Input for this task
==========

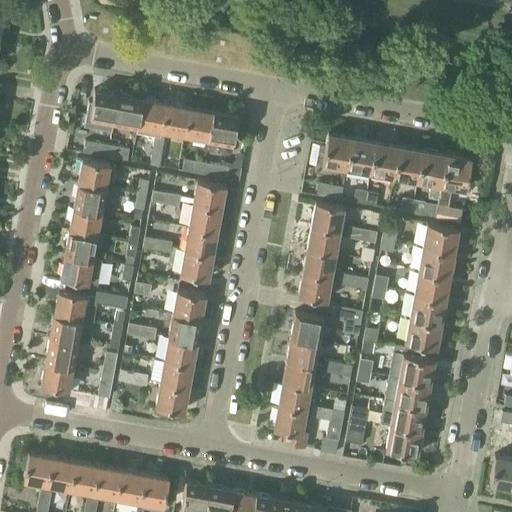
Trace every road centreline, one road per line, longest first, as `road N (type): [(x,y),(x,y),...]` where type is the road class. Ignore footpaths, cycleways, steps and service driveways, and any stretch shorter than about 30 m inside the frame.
road 1 (residential): [(208,447),(274,93)]
road 2 (residential): [(3,364),(67,50)]
road 3 (residential): [(460,490),(208,447)]
road 4 (residential): [(274,93),(511,137)]
road 5 (residential): [(67,50),(274,93)]
road 6 (residential): [(208,447),(0,410)]
road 7 (residential): [(460,490),(495,291)]
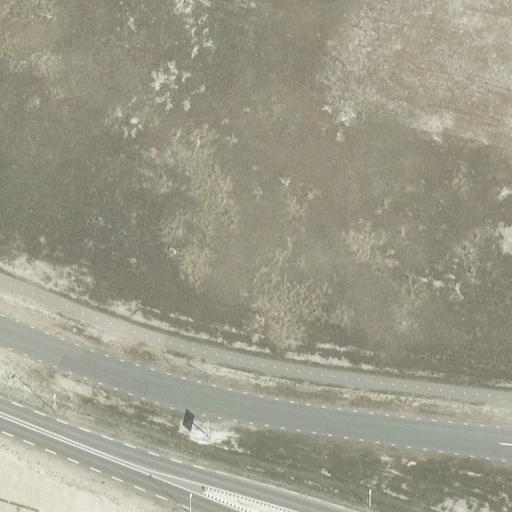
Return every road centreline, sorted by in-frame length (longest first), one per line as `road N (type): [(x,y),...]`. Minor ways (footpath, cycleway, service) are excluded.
road 1 (unclassified): [(502,451),(193,403),(0,333)]
road 2 (secondary): [(316,511),(80,448)]
road 3 (secondary): [(80,448),(211,511)]
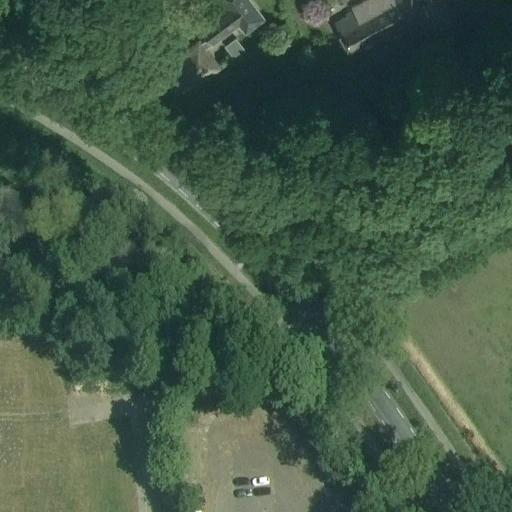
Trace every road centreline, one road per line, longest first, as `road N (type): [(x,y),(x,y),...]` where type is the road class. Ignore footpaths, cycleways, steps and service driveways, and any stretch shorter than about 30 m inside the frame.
road 1 (secondary): [(451,511),(257,250)]
road 2 (secondary): [(257,250),(79,104),(0,63)]
road 3 (track): [(276,233),(511,115)]
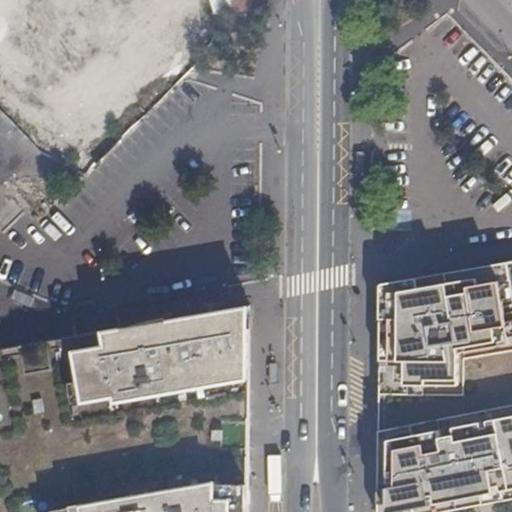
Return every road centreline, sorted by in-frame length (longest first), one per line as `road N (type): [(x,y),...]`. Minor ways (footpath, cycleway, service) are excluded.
road 1 (tertiary): [(303,0),(299,511)]
road 2 (tertiary): [(337,511),(336,0)]
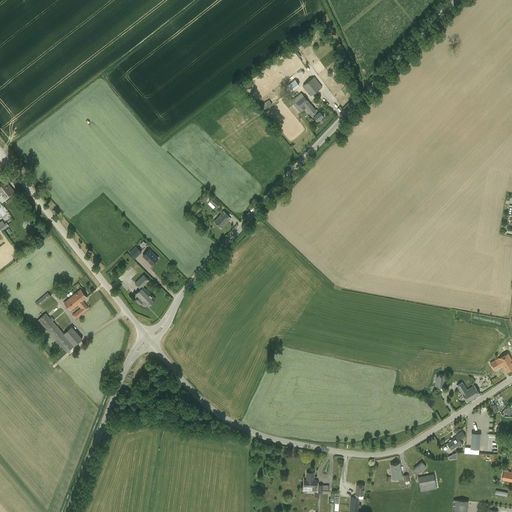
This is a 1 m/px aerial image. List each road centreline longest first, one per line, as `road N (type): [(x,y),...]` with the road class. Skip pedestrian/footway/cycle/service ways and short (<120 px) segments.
road 1 (tertiary): [(148,339),(192,279),(454,0)]
road 2 (tertiary): [(511,380),(407,447),(363,456),(238,427),(197,397),(148,339)]
road 3 (unclassified): [(148,339),(6,160)]
road 4 (tertiary): [(70,511),(121,374),(148,339)]
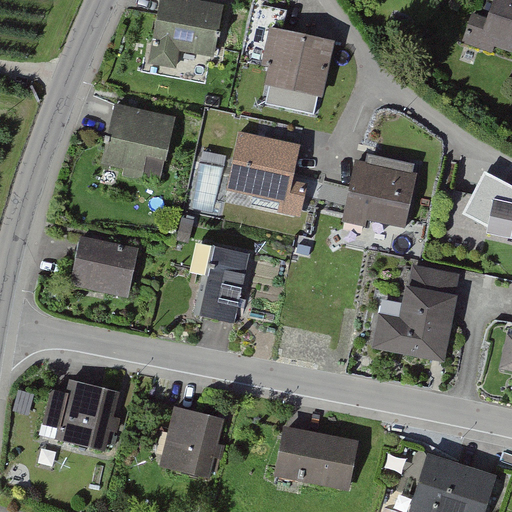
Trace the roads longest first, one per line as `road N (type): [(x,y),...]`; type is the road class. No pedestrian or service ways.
road 1 (residential): [(0,326),(511,428)]
road 2 (tertiary): [(0,305),(66,79),(104,0)]
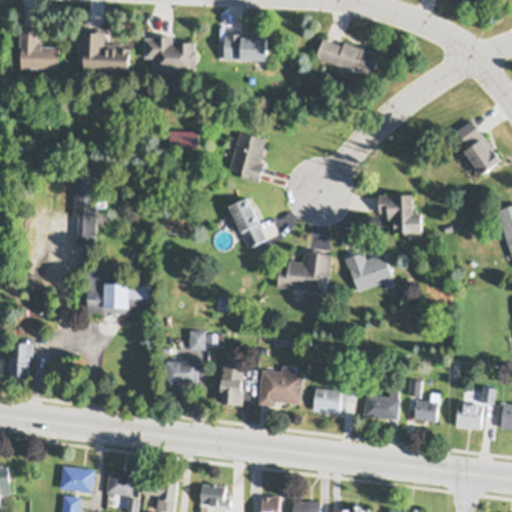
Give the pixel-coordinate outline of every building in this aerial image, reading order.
[(80,44),(80,26),(91,26),(91,24),(104,25),(104,26),(106,26),(106,38),(122,38),(122,42),(132,42),(132,47),(130,47),(130,67),(85,66),(86,44),(80,44)] [(60,63),(22,62),(22,42),(21,42),(21,25),(39,25),(38,37),(42,37),(42,41),(60,41),(60,63)] [(268,27),(268,49),(243,49),(243,51),(244,51),(244,53),(226,53),(226,26),(268,27)] [(196,64),(154,65),(154,51),(146,51),(146,32),(154,32),(154,30),(173,30),(173,36),(175,36),(175,35),(190,35),(196,34),(196,43),(198,43),(198,55),(196,55),(196,64)] [(317,50),(324,32),(344,39),(346,35),(363,42),(364,40),(381,47),(373,69),(360,64),(359,65),(317,50)] [(483,166),(466,142),(469,140),(458,125),(473,114),(494,143),(495,141),(502,151),(483,166)] [(170,138),(166,138),(165,132),(170,132),(170,125),(199,126),(199,140),(170,140),(170,138)] [(241,126),(266,133),(263,141),(266,142),(261,156),(265,157),(259,177),(241,172),(243,167),(230,163),(241,126)] [(95,240),(77,239),(79,211),(73,211),(75,165),(100,166),(99,193),(108,193),(107,200),(97,199),(95,240)] [(414,188),(414,208),(422,207),(422,226),(413,226),(395,226),(394,223),(395,223),(395,216),(389,216),(388,208),(380,208),(380,190),(394,189),(394,188),(414,188)] [(260,217),(259,217),(267,234),(249,242),(241,224),(242,223),(240,219),(238,220),(236,214),(238,213),(230,197),(247,189),(260,217)] [(511,250),(497,205),(511,200),(511,250)] [(278,283),(280,261),(289,262),(289,256),(304,257),(305,244),(318,244),(317,247),(333,249),(330,272),(321,271),(320,275),(318,287),(278,283)] [(359,287),(350,264),(349,264),(346,254),(364,247),(367,255),(385,249),(394,274),(359,287)] [(87,308),(89,267),(109,267),(109,275),(130,276),(130,280),(151,280),(151,306),(130,305),(130,309),(115,309),(115,310),(108,310),(109,309),(87,308)] [(190,326),(206,327),(206,345),(190,345),(190,326)] [(208,330),(218,330),(218,342),(208,342),(208,330)] [(34,339),(34,354),(30,354),(30,369),(10,369),(11,351),(16,351),(16,336),(27,336),(27,339),(34,339)] [(199,358),(198,378),(183,378),(183,382),(166,381),(167,357),(199,358)] [(245,359),(243,378),(242,377),(241,385),(245,386),(243,401),(223,399),(224,386),(221,386),(224,357),(245,359)] [(263,366),(282,368),(283,362),(295,364),(295,370),(303,370),(300,400),(275,397),(275,402),(259,400),(263,366)] [(341,400),(340,409),(314,406),(317,384),(342,386),(342,384),(344,384),(345,376),(357,377),(355,398),(345,397),(344,400),(341,400)] [(411,376),(422,377),(421,392),(409,391),(411,376)] [(483,383),(496,384),(495,399),(482,398),(483,383)] [(365,412),(367,391),(390,393),(391,386),(399,387),(399,394),(401,394),(398,415),(365,412)] [(440,390),(437,417),(416,415),(418,396),(431,398),(432,389),(440,390)] [(457,422),(459,398),(464,399),(465,397),(479,398),(478,400),(484,401),(481,425),(457,422)] [(511,424),(501,423),(504,399),(511,399),(511,424)] [(1,495),(2,495),(2,511),(0,511),(0,463),(8,462),(8,464),(10,464),(12,489),(1,490),(1,495)] [(63,462),(96,466),(93,489),(60,485),(63,462)] [(110,467),(127,469),(127,471),(135,472),(133,492),(107,489),(110,467)] [(177,494),(177,496),(176,496),(175,507),(157,505),(159,492),(161,492),(161,489),(144,487),(146,474),(152,475),(152,474),(157,474),(157,475),(163,476),(163,472),(179,474),(177,494)] [(203,481),(212,482),(212,479),(217,479),(216,482),(225,483),(225,494),(231,494),(230,502),(202,500),(203,481)] [(62,511),(64,492),(81,494),(79,511),(62,511)] [(262,511),(262,492),(280,493),(280,511),(262,511)] [(128,494),(140,496),(139,510),(127,508),(128,494)] [(294,511),(294,498),(322,498),(321,511),(294,511)] [(340,511),(340,503),(353,504),(353,502),(354,501),(359,501),(362,502),(362,503),(369,503),(369,507),(370,507),(370,509),(369,509),(368,511),(340,511)]
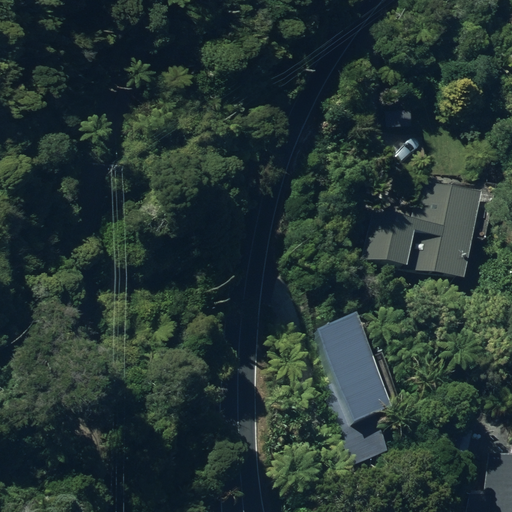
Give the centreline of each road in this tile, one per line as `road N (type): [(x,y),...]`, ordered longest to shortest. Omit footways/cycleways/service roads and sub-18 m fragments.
road 1 (secondary): [(370,0),(274,151),(252,233),(239,352),(243,510)]
road 2 (residential): [(91,511),(77,358),(81,273),(118,71),(149,0)]
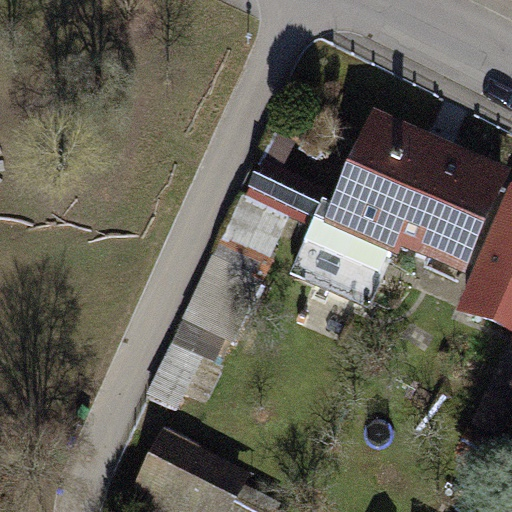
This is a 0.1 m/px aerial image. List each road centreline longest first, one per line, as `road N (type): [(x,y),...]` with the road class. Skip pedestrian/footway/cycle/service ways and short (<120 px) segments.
road 1 (track): [(309,0),(82,511)]
road 2 (residential): [(373,0),(511,67)]
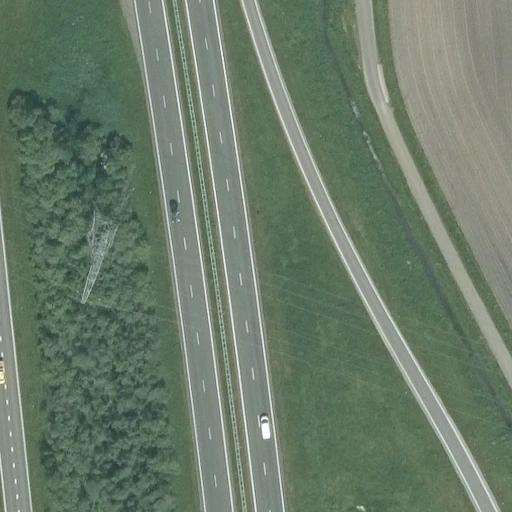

==========

The task
Rewrite the stretch from the start of the material through the line containing "road 7 (residential): [(460,490),(495,291)]", replacing "footpaths" with "walkways" and keeping everything else the same. Leave out the pictures.

The response
Trace every road centreline, one road per line, longest first, as `road N (type): [(x,y),(x,y),...]` where type is the road class. Ignore walkways, cycleways, steps and service driveways, and any stretch shorter than about 30 m inside the frame.
road 1 (residential): [(208,447),(274,93)]
road 2 (residential): [(3,364),(67,50)]
road 3 (residential): [(460,490),(208,447)]
road 4 (residential): [(274,93),(511,137)]
road 5 (residential): [(67,50),(274,93)]
road 6 (residential): [(208,447),(0,410)]
road 7 (residential): [(460,490),(495,291)]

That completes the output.